Directions =
Throughout the entries below, report every line where "turned" is found.

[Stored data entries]
------------

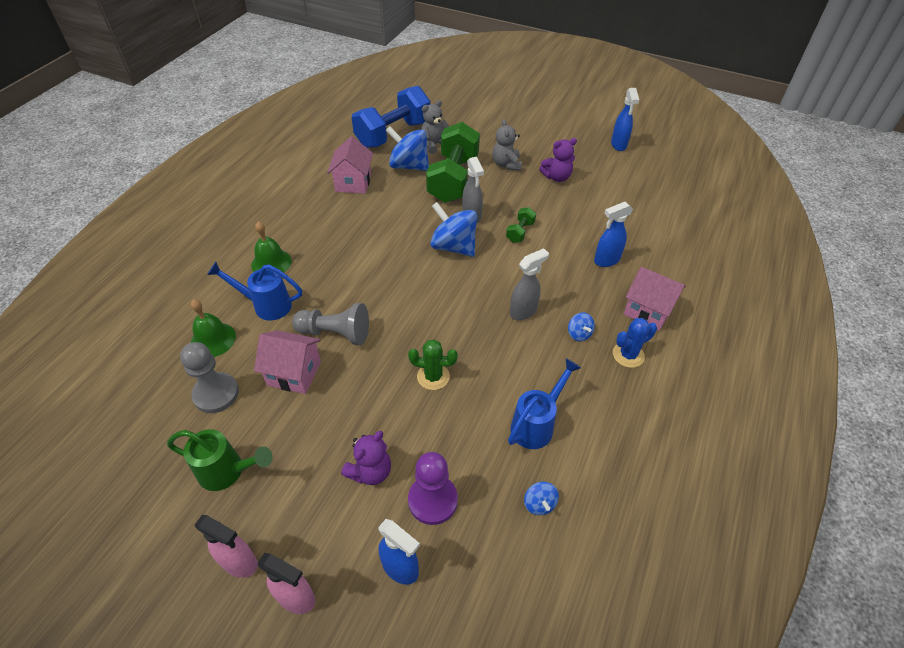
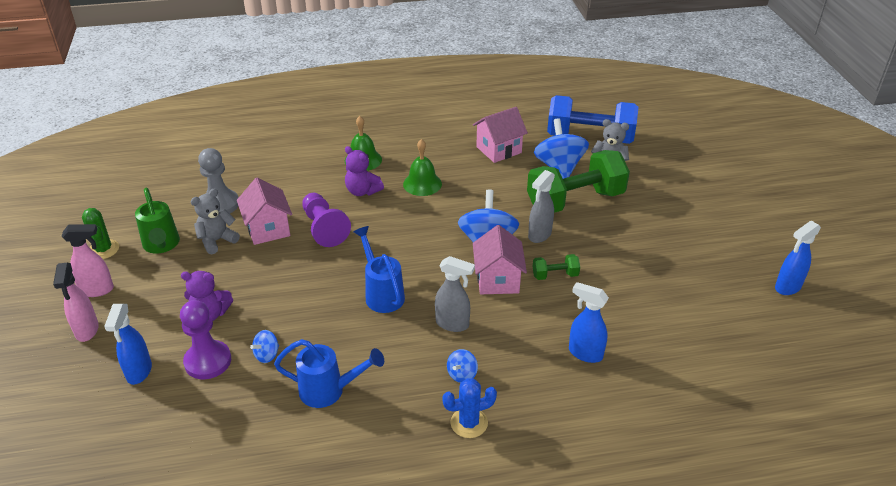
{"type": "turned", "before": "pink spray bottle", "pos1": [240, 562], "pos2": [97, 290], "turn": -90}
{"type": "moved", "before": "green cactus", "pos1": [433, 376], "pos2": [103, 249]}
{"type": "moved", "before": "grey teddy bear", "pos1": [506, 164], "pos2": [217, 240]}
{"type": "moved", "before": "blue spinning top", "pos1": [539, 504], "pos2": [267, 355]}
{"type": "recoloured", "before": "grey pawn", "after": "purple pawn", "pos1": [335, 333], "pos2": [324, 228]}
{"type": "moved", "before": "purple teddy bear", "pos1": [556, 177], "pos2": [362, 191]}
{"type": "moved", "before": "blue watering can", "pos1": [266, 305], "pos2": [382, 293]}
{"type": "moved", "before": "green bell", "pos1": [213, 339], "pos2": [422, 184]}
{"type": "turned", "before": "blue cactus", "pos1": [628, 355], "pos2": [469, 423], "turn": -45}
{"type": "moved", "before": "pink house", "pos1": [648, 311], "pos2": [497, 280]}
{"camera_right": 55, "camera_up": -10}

------------

Answer for the task =
{"type": "turned", "before": "pink spray bottle", "pos1": [240, 562], "pos2": [97, 290], "turn": -90}
{"type": "turned", "before": "blue cactus", "pos1": [628, 355], "pos2": [469, 423], "turn": -45}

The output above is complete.